▶ [INFORMATION SUPPLIED]:
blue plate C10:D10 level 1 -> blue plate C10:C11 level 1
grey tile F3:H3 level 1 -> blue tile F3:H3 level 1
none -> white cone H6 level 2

▶ [WORK ORDER]: From the line containing "grey tile F3:H3" through the final line of the listing above, retype every line exactly; leave out everything else.

▶ [OUTPUT OF THE EXERCISE]:
grey tile F3:H3 level 1 -> blue tile F3:H3 level 1
none -> white cone H6 level 2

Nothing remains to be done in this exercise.